Copy the data. Keep every character as given.

## Data in this exercise
== Segment start ==
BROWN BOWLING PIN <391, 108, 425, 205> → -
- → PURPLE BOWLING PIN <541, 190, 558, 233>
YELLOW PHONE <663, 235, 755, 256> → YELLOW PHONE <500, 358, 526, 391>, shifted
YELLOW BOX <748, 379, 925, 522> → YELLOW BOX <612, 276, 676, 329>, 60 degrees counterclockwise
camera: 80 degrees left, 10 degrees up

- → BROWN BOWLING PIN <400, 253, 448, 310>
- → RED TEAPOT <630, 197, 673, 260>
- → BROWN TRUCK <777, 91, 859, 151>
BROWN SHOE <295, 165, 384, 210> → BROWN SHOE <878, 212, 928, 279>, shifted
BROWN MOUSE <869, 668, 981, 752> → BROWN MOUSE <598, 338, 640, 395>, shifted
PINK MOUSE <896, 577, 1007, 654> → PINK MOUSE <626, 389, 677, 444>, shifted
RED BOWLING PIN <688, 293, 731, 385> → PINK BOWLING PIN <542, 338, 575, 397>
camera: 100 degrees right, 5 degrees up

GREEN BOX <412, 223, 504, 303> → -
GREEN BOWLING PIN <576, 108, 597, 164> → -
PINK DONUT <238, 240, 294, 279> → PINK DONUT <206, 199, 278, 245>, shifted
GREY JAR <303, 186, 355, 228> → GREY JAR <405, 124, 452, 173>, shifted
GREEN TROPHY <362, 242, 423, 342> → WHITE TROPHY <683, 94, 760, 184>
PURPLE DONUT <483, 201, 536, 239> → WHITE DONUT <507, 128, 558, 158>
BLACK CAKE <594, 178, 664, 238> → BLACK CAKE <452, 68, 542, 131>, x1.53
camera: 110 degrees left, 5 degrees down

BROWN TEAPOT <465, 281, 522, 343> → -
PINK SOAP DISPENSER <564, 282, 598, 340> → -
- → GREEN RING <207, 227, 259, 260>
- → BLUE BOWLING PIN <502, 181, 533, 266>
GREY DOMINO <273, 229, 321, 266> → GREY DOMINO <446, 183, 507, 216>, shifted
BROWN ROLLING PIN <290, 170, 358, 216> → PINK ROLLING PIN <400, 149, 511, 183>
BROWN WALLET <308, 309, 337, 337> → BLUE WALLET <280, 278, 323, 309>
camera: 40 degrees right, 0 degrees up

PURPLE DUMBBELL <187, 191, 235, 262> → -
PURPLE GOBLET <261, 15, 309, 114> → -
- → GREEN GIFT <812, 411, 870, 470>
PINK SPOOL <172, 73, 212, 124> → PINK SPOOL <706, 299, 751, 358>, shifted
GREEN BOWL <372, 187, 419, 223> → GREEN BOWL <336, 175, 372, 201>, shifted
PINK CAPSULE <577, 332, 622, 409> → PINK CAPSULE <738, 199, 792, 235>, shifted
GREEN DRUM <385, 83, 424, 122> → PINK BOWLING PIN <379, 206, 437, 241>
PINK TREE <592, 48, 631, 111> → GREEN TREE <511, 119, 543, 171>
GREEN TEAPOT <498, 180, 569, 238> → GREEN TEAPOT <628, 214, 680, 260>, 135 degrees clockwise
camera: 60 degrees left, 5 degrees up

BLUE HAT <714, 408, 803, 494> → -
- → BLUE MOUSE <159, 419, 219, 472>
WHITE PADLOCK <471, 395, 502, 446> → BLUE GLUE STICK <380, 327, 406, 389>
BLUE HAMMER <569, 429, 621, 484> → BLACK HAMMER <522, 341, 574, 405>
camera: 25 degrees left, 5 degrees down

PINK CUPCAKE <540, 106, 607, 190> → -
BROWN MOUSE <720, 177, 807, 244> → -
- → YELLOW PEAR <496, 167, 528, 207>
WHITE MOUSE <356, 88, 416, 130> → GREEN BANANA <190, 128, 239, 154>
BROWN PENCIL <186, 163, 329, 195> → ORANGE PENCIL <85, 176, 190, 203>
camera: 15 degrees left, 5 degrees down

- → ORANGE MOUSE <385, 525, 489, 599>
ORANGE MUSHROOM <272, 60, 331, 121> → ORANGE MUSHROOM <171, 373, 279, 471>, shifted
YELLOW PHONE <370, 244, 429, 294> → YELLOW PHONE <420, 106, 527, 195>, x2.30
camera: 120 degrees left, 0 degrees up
== Segment end ==
## Solution to this problem
BROWN BOWLING PIN <391, 108, 425, 205> → -
- → PURPLE BOWLING PIN <541, 190, 558, 233>
YELLOW PHONE <663, 235, 755, 256> → YELLOW PHONE <500, 358, 526, 391>, shifted
YELLOW BOX <748, 379, 925, 522> → YELLOW BOX <612, 276, 676, 329>, 60 degrees counterclockwise
camera: 80 degrees left, 10 degrees up

- → BROWN BOWLING PIN <400, 253, 448, 310>
- → RED TEAPOT <630, 197, 673, 260>
- → BROWN TRUCK <777, 91, 859, 151>
BROWN SHOE <295, 165, 384, 210> → BROWN SHOE <878, 212, 928, 279>, shifted
BROWN MOUSE <869, 668, 981, 752> → BROWN MOUSE <598, 338, 640, 395>, shifted
PINK MOUSE <896, 577, 1007, 654> → PINK MOUSE <626, 389, 677, 444>, shifted
RED BOWLING PIN <688, 293, 731, 385> → PINK BOWLING PIN <542, 338, 575, 397>
camera: 100 degrees right, 5 degrees up

GREEN BOX <412, 223, 504, 303> → -
GREEN BOWLING PIN <576, 108, 597, 164> → -
PINK DONUT <238, 240, 294, 279> → PINK DONUT <206, 199, 278, 245>, shifted
GREY JAR <303, 186, 355, 228> → GREY JAR <405, 124, 452, 173>, shifted
GREEN TROPHY <362, 242, 423, 342> → WHITE TROPHY <683, 94, 760, 184>
PURPLE DONUT <483, 201, 536, 239> → WHITE DONUT <507, 128, 558, 158>
BLACK CAKE <594, 178, 664, 238> → BLACK CAKE <452, 68, 542, 131>, x1.53
camera: 110 degrees left, 5 degrees down

BROWN TEAPOT <465, 281, 522, 343> → -
PINK SOAP DISPENSER <564, 282, 598, 340> → -
- → GREEN RING <207, 227, 259, 260>
- → BLUE BOWLING PIN <502, 181, 533, 266>
GREY DOMINO <273, 229, 321, 266> → GREY DOMINO <446, 183, 507, 216>, shifted
BROWN ROLLING PIN <290, 170, 358, 216> → PINK ROLLING PIN <400, 149, 511, 183>
BROWN WALLET <308, 309, 337, 337> → BLUE WALLET <280, 278, 323, 309>
camera: 40 degrees right, 0 degrees up

PURPLE DUMBBELL <187, 191, 235, 262> → -
PURPLE GOBLET <261, 15, 309, 114> → -
- → GREEN GIFT <812, 411, 870, 470>
PINK SPOOL <172, 73, 212, 124> → PINK SPOOL <706, 299, 751, 358>, shifted
GREEN BOWL <372, 187, 419, 223> → GREEN BOWL <336, 175, 372, 201>, shifted
PINK CAPSULE <577, 332, 622, 409> → PINK CAPSULE <738, 199, 792, 235>, shifted
GREEN DRUM <385, 83, 424, 122> → PINK BOWLING PIN <379, 206, 437, 241>
PINK TREE <592, 48, 631, 111> → GREEN TREE <511, 119, 543, 171>
GREEN TEAPOT <498, 180, 569, 238> → GREEN TEAPOT <628, 214, 680, 260>, 135 degrees clockwise
camera: 60 degrees left, 5 degrees up

BLUE HAT <714, 408, 803, 494> → -
- → BLUE MOUSE <159, 419, 219, 472>
WHITE PADLOCK <471, 395, 502, 446> → BLUE GLUE STICK <380, 327, 406, 389>
BLUE HAMMER <569, 429, 621, 484> → BLACK HAMMER <522, 341, 574, 405>
camera: 25 degrees left, 5 degrees down

PINK CUPCAKE <540, 106, 607, 190> → -
BROWN MOUSE <720, 177, 807, 244> → -
- → YELLOW PEAR <496, 167, 528, 207>
WHITE MOUSE <356, 88, 416, 130> → GREEN BANANA <190, 128, 239, 154>
BROWN PENCIL <186, 163, 329, 195> → ORANGE PENCIL <85, 176, 190, 203>
camera: 15 degrees left, 5 degrees down

- → ORANGE MOUSE <385, 525, 489, 599>
ORANGE MUSHROOM <272, 60, 331, 121> → ORANGE MUSHROOM <171, 373, 279, 471>, shifted
YELLOW PHONE <370, 244, 429, 294> → YELLOW PHONE <420, 106, 527, 195>, x2.30
camera: 120 degrees left, 0 degrees up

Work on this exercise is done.